• [What the exercise asks]: The data must be reproduced verbatim; images are to be omitted.

• [Records for processing]:
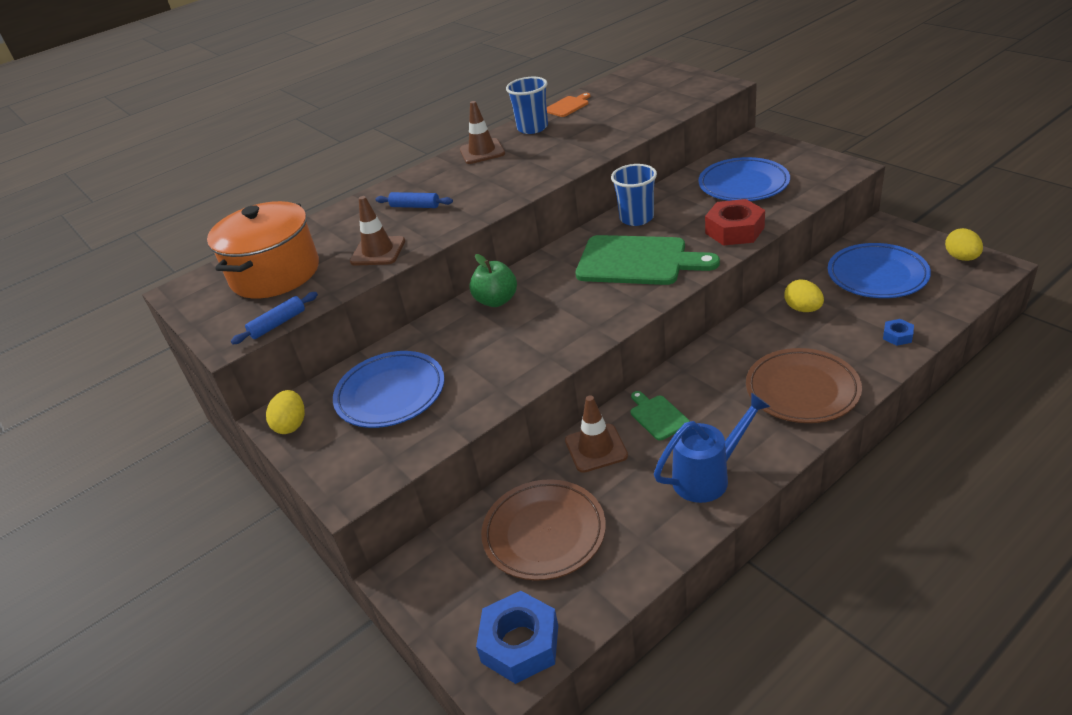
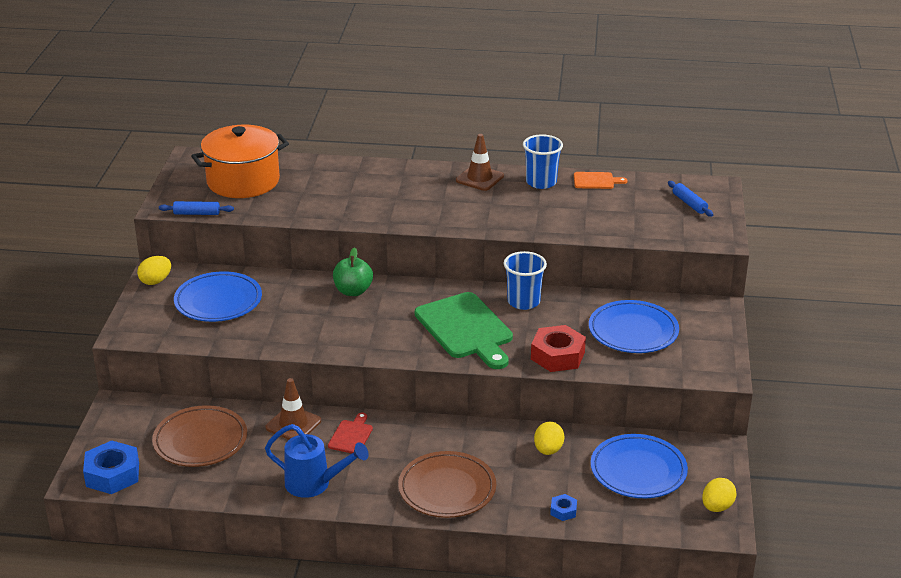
camera: 40 degrees right, 5 degrees down
(378, 251) = (307, 206): brown traffic cone -> none
(415, 206) = (375, 190): blue rolling pin -> blue rolling pin (689, 203)
(657, 416) = (351, 435): green cutting board -> red cutting board

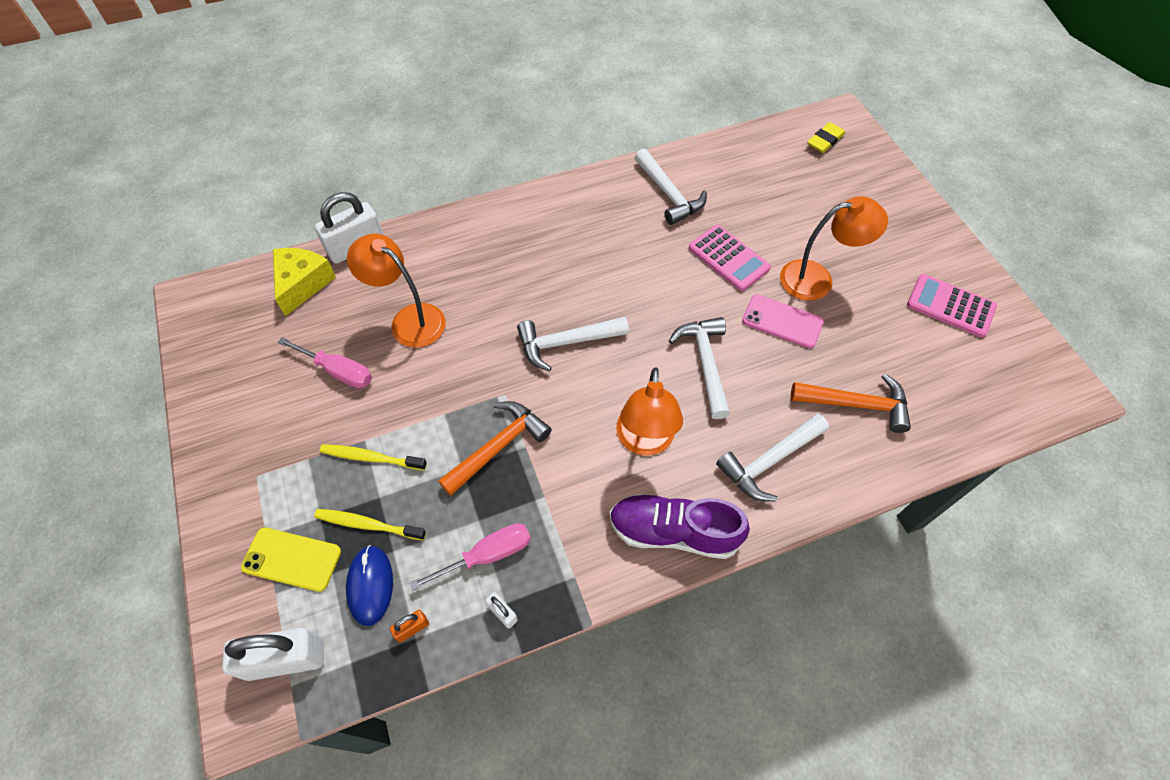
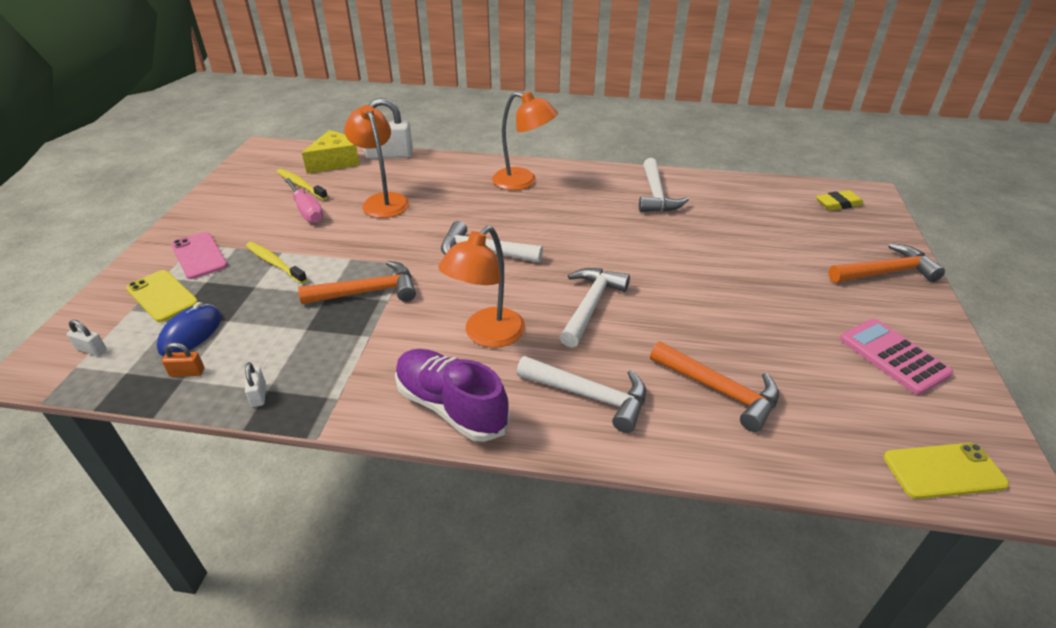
camera: 30 degrees right, 20 degrees down
(286, 659) = (91, 349): white padlock -> white padlock, size x0.44
(368, 524) = (230, 298): yellow toothbrush -> yellow toothbrush (300, 185)
(487, 555) = (288, 353): pink screwdriver -> none
(728, 258) = (675, 248): pink calculator -> none
(769, 461) = (589, 396): white hammer -> white hammer turned 150 degrees counterclockwise
(782, 321) = (691, 304): pink phone -> pink phone (199, 256)
(817, 279) = (753, 288): orange lamp -> orange lamp (523, 181)
(901, 213) = (885, 272): none -> orange hammer
(1029, 400) = (943, 471): none -> yellow phone

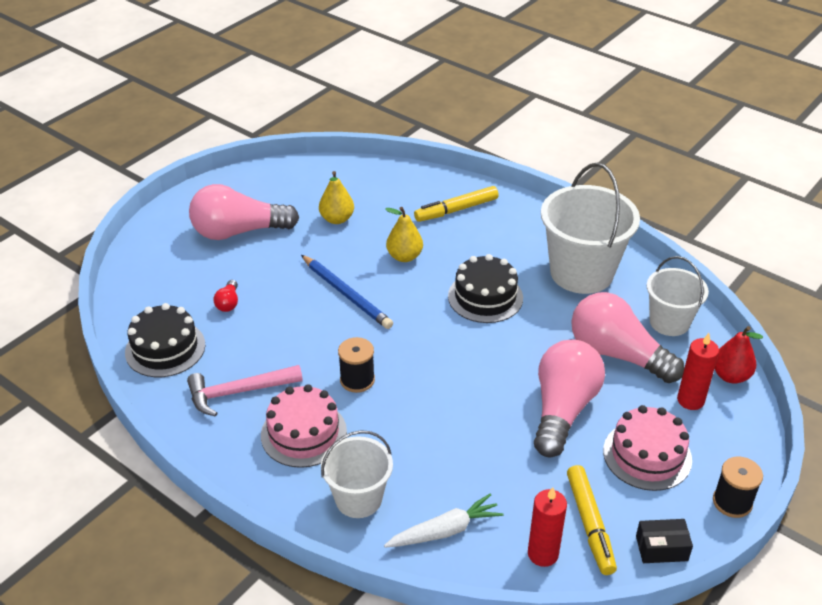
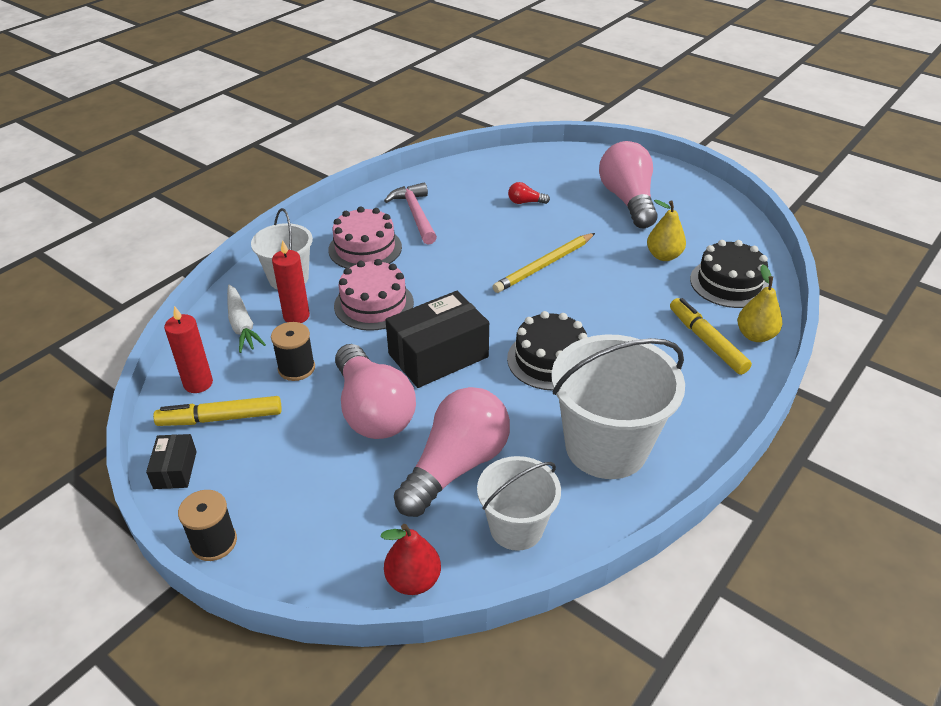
camera: 90 degrees right, 0 degrees up
(165, 348) = (467, 178): black cake -> black cake (729, 283)
(346, 294) = (544, 265): blue pencil -> yellow pencil
(357, 380) = (425, 274): black spool -> black spool (296, 368)
(404, 256) = (610, 302): yellow pear -> yellow pear (755, 335)
(484, 367) = (438, 355): none -> black box
(563, 409) = (373, 411): pink light bulb -> pink light bulb turned 45 degrees clockwise
(647, 455) = (297, 474): pink cake -> pink cake (374, 304)
(690, 400) = (374, 528): red candle -> red candle (296, 316)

• [Completed exercise]:
camera: 40 degrees right, 5 degrees down
(378, 251) = (307, 206): brown traffic cone -> none
(415, 206) = (375, 190): blue rolling pin -> blue rolling pin (689, 203)
(657, 416) = (351, 435): green cutting board -> red cutting board

camera: 30 degrees right, 20 degrees down
(286, 659) = (91, 349): white padlock -> white padlock, size x0.44
(368, 524) = (230, 298): yellow toothbrush -> yellow toothbrush (300, 185)
(487, 555) = (288, 353): pink screwdriver -> none
(728, 258) = (675, 248): pink calculator -> none
(769, 461) = (589, 396): white hammer -> white hammer turned 150 degrees counterclockwise
(782, 321) = (691, 304): pink phone -> pink phone (199, 256)
(817, 279) = (753, 288): orange lamp -> orange lamp (523, 181)
(901, 213) = (885, 272): none -> orange hammer
(1029, 400) = (943, 471): none -> yellow phone

camera: 90 degrees right, 0 degrees up
(165, 348) = (467, 178): black cake -> black cake (729, 283)
(346, 294) = (544, 265): blue pencil -> yellow pencil
(357, 380) = (425, 274): black spool -> black spool (296, 368)
(404, 256) = (610, 302): yellow pear -> yellow pear (755, 335)
(484, 367) = (438, 355): none -> black box
(563, 409) = (373, 411): pink light bulb -> pink light bulb turned 45 degrees clockwise
(647, 455) = (297, 474): pink cake -> pink cake (374, 304)
(690, 400) = (374, 528): red candle -> red candle (296, 316)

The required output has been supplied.